_WHAT YOU SHOULD DO_:
Copy each line of the records below that mentions the word "bulb".

Scene comparison data
---+---
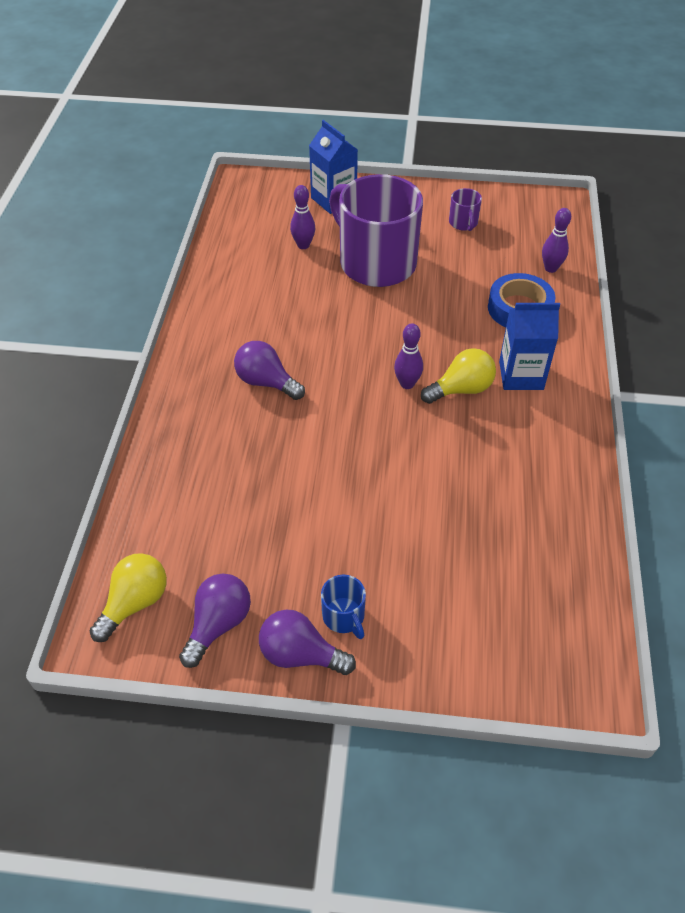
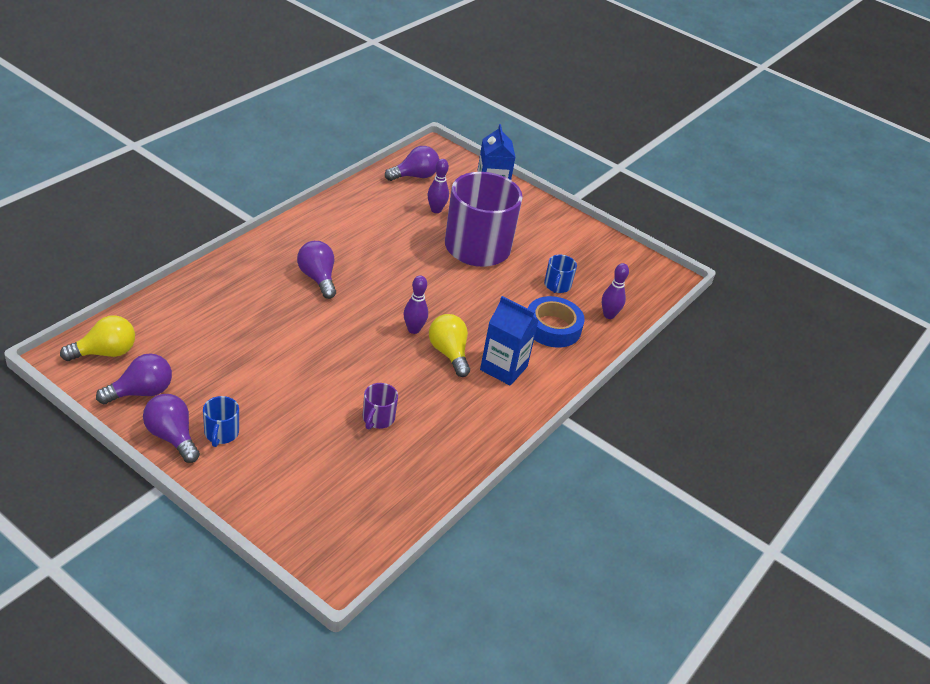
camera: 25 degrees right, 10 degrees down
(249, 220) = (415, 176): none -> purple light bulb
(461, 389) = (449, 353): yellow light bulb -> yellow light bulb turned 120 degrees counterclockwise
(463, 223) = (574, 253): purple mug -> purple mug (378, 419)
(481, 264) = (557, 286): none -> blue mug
---+---
_ANSWER BOX_:
(249, 220) = (415, 176): none -> purple light bulb
(461, 389) = (449, 353): yellow light bulb -> yellow light bulb turned 120 degrees counterclockwise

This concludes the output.